What is required:
Find every line in the records below that holds the word "ROSE", and copy it out.

Recorded information:
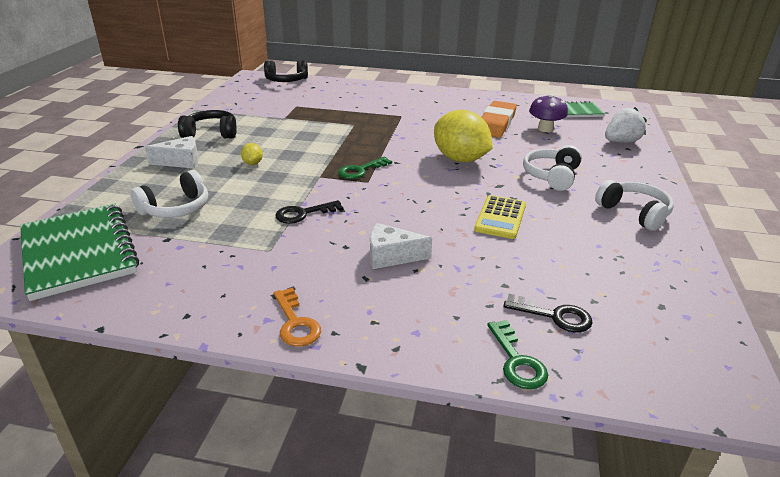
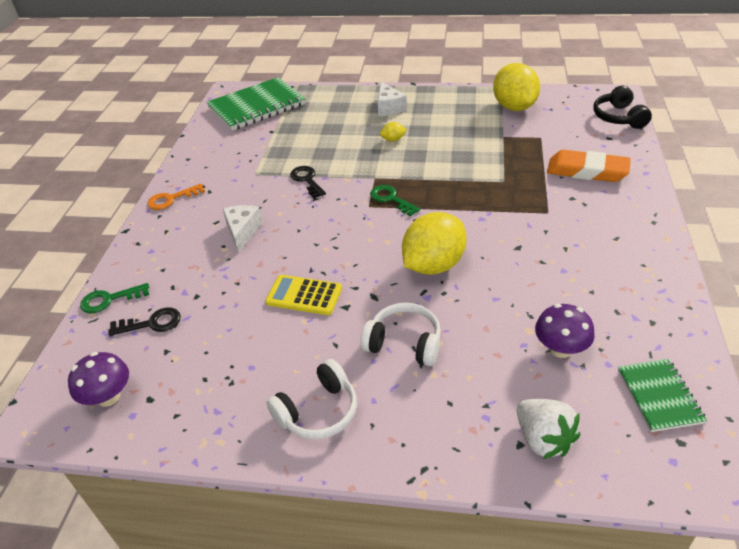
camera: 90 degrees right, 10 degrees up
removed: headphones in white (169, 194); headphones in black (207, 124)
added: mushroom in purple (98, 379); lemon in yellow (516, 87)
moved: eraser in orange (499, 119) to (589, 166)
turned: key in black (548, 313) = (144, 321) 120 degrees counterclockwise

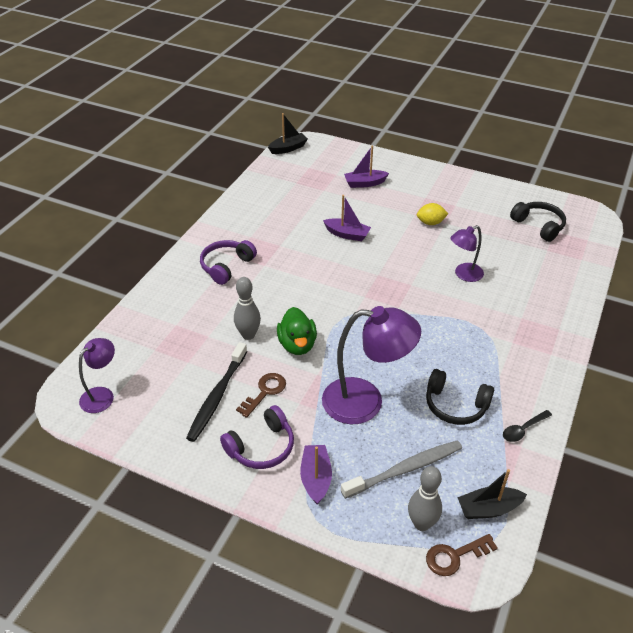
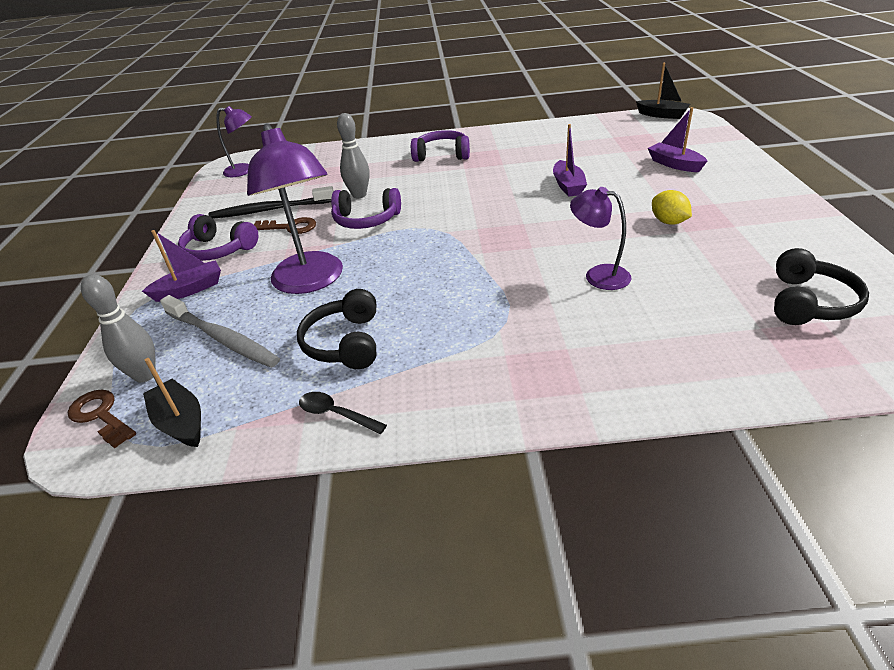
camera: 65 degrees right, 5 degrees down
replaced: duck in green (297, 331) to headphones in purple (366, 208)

...

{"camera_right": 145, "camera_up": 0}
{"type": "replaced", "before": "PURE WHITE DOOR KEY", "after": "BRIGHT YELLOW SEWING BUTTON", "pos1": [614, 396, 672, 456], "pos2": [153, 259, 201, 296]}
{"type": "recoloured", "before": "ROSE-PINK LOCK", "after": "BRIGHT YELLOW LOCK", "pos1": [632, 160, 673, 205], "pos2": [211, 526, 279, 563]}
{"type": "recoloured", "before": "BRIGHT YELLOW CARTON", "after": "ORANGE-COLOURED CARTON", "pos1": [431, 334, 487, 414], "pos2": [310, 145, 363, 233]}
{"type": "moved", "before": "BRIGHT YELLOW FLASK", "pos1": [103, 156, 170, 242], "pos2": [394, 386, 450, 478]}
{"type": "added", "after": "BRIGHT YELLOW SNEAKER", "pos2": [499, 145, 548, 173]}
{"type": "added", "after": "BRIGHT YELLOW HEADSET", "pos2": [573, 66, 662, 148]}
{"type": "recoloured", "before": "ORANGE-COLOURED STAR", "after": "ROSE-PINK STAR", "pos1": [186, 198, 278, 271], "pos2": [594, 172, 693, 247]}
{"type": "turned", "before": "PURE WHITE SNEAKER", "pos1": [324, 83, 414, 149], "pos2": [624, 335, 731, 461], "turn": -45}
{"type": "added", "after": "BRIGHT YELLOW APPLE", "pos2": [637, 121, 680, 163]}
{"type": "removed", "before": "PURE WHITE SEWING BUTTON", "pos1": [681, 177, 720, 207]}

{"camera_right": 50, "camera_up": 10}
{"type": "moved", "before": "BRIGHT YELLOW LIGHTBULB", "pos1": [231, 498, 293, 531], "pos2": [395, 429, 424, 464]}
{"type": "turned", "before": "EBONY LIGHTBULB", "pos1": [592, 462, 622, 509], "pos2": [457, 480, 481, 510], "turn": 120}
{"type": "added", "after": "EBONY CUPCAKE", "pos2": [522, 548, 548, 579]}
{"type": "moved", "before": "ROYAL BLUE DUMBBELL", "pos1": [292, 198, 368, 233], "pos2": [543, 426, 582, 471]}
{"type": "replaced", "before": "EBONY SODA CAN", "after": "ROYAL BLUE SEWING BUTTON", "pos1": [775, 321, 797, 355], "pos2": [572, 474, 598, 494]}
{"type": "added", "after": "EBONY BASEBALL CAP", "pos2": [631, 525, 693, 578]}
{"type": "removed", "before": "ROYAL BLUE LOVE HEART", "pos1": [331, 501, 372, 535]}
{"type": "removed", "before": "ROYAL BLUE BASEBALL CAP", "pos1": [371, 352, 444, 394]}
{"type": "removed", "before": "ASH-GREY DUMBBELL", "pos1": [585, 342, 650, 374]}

Answer to the problem:
{"type": "recoloured", "before": "ROSE-PINK LOCK", "after": "BRIGHT YELLOW LOCK", "pos1": [632, 160, 673, 205], "pos2": [211, 526, 279, 563]}
{"type": "recoloured", "before": "ORANGE-COLOURED STAR", "after": "ROSE-PINK STAR", "pos1": [186, 198, 278, 271], "pos2": [594, 172, 693, 247]}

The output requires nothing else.